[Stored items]
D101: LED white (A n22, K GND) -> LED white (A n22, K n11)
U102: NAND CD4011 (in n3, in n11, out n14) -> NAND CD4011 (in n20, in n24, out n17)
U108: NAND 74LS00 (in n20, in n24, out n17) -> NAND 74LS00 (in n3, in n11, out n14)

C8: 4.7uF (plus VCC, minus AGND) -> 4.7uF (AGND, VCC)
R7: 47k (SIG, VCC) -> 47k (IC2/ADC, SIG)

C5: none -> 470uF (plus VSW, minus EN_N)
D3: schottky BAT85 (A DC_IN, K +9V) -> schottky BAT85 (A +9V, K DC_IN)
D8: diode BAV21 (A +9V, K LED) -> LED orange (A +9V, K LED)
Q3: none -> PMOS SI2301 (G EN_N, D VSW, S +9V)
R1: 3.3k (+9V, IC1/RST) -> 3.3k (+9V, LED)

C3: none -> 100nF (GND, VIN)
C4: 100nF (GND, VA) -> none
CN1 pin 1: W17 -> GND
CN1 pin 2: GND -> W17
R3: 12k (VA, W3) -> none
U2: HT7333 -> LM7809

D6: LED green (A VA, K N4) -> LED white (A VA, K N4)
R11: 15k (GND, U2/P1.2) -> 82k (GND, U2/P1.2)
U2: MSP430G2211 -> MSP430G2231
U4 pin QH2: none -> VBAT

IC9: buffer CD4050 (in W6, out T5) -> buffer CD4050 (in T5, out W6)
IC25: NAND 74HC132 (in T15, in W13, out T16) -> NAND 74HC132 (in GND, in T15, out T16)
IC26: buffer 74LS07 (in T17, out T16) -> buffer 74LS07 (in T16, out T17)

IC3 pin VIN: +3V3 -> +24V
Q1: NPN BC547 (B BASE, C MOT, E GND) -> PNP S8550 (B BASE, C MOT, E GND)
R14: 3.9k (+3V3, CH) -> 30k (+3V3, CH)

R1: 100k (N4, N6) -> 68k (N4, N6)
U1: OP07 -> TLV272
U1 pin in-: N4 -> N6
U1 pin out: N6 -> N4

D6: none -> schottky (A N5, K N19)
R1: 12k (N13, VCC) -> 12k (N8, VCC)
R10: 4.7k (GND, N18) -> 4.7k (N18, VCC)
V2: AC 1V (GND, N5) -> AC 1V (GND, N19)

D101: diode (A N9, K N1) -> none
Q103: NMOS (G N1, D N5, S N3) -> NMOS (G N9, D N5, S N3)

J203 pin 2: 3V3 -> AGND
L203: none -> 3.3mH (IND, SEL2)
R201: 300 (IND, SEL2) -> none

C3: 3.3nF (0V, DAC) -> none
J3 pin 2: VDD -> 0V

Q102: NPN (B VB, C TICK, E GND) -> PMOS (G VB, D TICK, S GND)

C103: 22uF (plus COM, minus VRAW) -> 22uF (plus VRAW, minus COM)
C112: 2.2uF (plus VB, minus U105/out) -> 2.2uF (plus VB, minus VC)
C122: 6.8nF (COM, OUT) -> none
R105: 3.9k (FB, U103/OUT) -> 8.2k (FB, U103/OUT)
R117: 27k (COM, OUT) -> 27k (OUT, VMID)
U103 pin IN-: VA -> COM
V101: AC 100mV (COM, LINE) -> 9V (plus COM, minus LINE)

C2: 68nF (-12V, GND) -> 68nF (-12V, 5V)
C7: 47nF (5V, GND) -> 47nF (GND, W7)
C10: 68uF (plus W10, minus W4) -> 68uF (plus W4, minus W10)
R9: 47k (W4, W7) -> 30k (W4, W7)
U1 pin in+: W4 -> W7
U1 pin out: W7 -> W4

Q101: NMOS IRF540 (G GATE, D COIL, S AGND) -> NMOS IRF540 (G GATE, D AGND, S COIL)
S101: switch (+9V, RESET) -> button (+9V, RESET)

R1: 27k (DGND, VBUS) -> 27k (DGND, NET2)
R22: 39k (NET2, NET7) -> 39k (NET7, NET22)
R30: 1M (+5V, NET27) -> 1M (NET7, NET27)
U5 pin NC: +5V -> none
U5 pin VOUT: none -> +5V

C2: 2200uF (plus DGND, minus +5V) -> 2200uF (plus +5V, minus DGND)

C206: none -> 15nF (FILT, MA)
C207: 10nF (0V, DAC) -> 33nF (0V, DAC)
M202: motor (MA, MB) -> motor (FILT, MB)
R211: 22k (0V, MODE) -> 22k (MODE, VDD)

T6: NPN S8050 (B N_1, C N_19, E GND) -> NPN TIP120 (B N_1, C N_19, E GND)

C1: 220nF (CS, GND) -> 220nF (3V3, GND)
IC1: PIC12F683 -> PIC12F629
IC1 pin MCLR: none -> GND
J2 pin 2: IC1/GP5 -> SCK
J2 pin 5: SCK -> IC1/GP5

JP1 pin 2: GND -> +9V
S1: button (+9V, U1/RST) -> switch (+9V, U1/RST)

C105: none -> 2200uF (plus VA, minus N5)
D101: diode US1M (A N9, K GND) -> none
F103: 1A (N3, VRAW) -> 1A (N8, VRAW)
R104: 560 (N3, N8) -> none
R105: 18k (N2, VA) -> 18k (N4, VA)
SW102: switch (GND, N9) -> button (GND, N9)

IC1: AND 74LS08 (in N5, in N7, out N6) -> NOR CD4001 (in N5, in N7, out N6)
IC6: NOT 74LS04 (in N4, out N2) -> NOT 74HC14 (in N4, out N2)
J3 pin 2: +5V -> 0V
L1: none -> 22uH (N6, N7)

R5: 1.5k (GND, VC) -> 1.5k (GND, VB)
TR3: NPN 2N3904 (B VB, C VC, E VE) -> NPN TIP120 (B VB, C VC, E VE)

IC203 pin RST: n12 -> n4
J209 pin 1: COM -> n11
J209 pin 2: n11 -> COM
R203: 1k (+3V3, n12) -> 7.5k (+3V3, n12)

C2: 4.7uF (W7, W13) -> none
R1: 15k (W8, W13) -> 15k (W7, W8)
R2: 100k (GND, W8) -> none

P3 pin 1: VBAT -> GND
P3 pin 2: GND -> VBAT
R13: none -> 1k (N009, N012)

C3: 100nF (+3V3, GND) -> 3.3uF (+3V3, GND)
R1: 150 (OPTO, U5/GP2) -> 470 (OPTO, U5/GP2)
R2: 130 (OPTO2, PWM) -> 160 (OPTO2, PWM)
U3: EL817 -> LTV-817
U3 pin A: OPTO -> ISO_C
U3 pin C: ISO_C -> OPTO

#### Exercise prompt:
Reproduce the entries exactly. Every word has to stay the same.

#### Solution to this exercise:
D101: LED white (A n22, K GND) -> LED white (A n22, K n11)
U102: NAND CD4011 (in n3, in n11, out n14) -> NAND CD4011 (in n20, in n24, out n17)
U108: NAND 74LS00 (in n20, in n24, out n17) -> NAND 74LS00 (in n3, in n11, out n14)

C8: 4.7uF (plus VCC, minus AGND) -> 4.7uF (AGND, VCC)
R7: 47k (SIG, VCC) -> 47k (IC2/ADC, SIG)

C5: none -> 470uF (plus VSW, minus EN_N)
D3: schottky BAT85 (A DC_IN, K +9V) -> schottky BAT85 (A +9V, K DC_IN)
D8: diode BAV21 (A +9V, K LED) -> LED orange (A +9V, K LED)
Q3: none -> PMOS SI2301 (G EN_N, D VSW, S +9V)
R1: 3.3k (+9V, IC1/RST) -> 3.3k (+9V, LED)

C3: none -> 100nF (GND, VIN)
C4: 100nF (GND, VA) -> none
CN1 pin 1: W17 -> GND
CN1 pin 2: GND -> W17
R3: 12k (VA, W3) -> none
U2: HT7333 -> LM7809

D6: LED green (A VA, K N4) -> LED white (A VA, K N4)
R11: 15k (GND, U2/P1.2) -> 82k (GND, U2/P1.2)
U2: MSP430G2211 -> MSP430G2231
U4 pin QH2: none -> VBAT

IC9: buffer CD4050 (in W6, out T5) -> buffer CD4050 (in T5, out W6)
IC25: NAND 74HC132 (in T15, in W13, out T16) -> NAND 74HC132 (in GND, in T15, out T16)
IC26: buffer 74LS07 (in T17, out T16) -> buffer 74LS07 (in T16, out T17)

IC3 pin VIN: +3V3 -> +24V
Q1: NPN BC547 (B BASE, C MOT, E GND) -> PNP S8550 (B BASE, C MOT, E GND)
R14: 3.9k (+3V3, CH) -> 30k (+3V3, CH)

R1: 100k (N4, N6) -> 68k (N4, N6)
U1: OP07 -> TLV272
U1 pin in-: N4 -> N6
U1 pin out: N6 -> N4

D6: none -> schottky (A N5, K N19)
R1: 12k (N13, VCC) -> 12k (N8, VCC)
R10: 4.7k (GND, N18) -> 4.7k (N18, VCC)
V2: AC 1V (GND, N5) -> AC 1V (GND, N19)

D101: diode (A N9, K N1) -> none
Q103: NMOS (G N1, D N5, S N3) -> NMOS (G N9, D N5, S N3)

J203 pin 2: 3V3 -> AGND
L203: none -> 3.3mH (IND, SEL2)
R201: 300 (IND, SEL2) -> none

C3: 3.3nF (0V, DAC) -> none
J3 pin 2: VDD -> 0V

Q102: NPN (B VB, C TICK, E GND) -> PMOS (G VB, D TICK, S GND)

C103: 22uF (plus COM, minus VRAW) -> 22uF (plus VRAW, minus COM)
C112: 2.2uF (plus VB, minus U105/out) -> 2.2uF (plus VB, minus VC)
C122: 6.8nF (COM, OUT) -> none
R105: 3.9k (FB, U103/OUT) -> 8.2k (FB, U103/OUT)
R117: 27k (COM, OUT) -> 27k (OUT, VMID)
U103 pin IN-: VA -> COM
V101: AC 100mV (COM, LINE) -> 9V (plus COM, minus LINE)

C2: 68nF (-12V, GND) -> 68nF (-12V, 5V)
C7: 47nF (5V, GND) -> 47nF (GND, W7)
C10: 68uF (plus W10, minus W4) -> 68uF (plus W4, minus W10)
R9: 47k (W4, W7) -> 30k (W4, W7)
U1 pin in+: W4 -> W7
U1 pin out: W7 -> W4

Q101: NMOS IRF540 (G GATE, D COIL, S AGND) -> NMOS IRF540 (G GATE, D AGND, S COIL)
S101: switch (+9V, RESET) -> button (+9V, RESET)

R1: 27k (DGND, VBUS) -> 27k (DGND, NET2)
R22: 39k (NET2, NET7) -> 39k (NET7, NET22)
R30: 1M (+5V, NET27) -> 1M (NET7, NET27)
U5 pin NC: +5V -> none
U5 pin VOUT: none -> +5V

C2: 2200uF (plus DGND, minus +5V) -> 2200uF (plus +5V, minus DGND)

C206: none -> 15nF (FILT, MA)
C207: 10nF (0V, DAC) -> 33nF (0V, DAC)
M202: motor (MA, MB) -> motor (FILT, MB)
R211: 22k (0V, MODE) -> 22k (MODE, VDD)

T6: NPN S8050 (B N_1, C N_19, E GND) -> NPN TIP120 (B N_1, C N_19, E GND)

C1: 220nF (CS, GND) -> 220nF (3V3, GND)
IC1: PIC12F683 -> PIC12F629
IC1 pin MCLR: none -> GND
J2 pin 2: IC1/GP5 -> SCK
J2 pin 5: SCK -> IC1/GP5

JP1 pin 2: GND -> +9V
S1: button (+9V, U1/RST) -> switch (+9V, U1/RST)

C105: none -> 2200uF (plus VA, minus N5)
D101: diode US1M (A N9, K GND) -> none
F103: 1A (N3, VRAW) -> 1A (N8, VRAW)
R104: 560 (N3, N8) -> none
R105: 18k (N2, VA) -> 18k (N4, VA)
SW102: switch (GND, N9) -> button (GND, N9)

IC1: AND 74LS08 (in N5, in N7, out N6) -> NOR CD4001 (in N5, in N7, out N6)
IC6: NOT 74LS04 (in N4, out N2) -> NOT 74HC14 (in N4, out N2)
J3 pin 2: +5V -> 0V
L1: none -> 22uH (N6, N7)

R5: 1.5k (GND, VC) -> 1.5k (GND, VB)
TR3: NPN 2N3904 (B VB, C VC, E VE) -> NPN TIP120 (B VB, C VC, E VE)

IC203 pin RST: n12 -> n4
J209 pin 1: COM -> n11
J209 pin 2: n11 -> COM
R203: 1k (+3V3, n12) -> 7.5k (+3V3, n12)

C2: 4.7uF (W7, W13) -> none
R1: 15k (W8, W13) -> 15k (W7, W8)
R2: 100k (GND, W8) -> none

P3 pin 1: VBAT -> GND
P3 pin 2: GND -> VBAT
R13: none -> 1k (N009, N012)

C3: 100nF (+3V3, GND) -> 3.3uF (+3V3, GND)
R1: 150 (OPTO, U5/GP2) -> 470 (OPTO, U5/GP2)
R2: 130 (OPTO2, PWM) -> 160 (OPTO2, PWM)
U3: EL817 -> LTV-817
U3 pin A: OPTO -> ISO_C
U3 pin C: ISO_C -> OPTO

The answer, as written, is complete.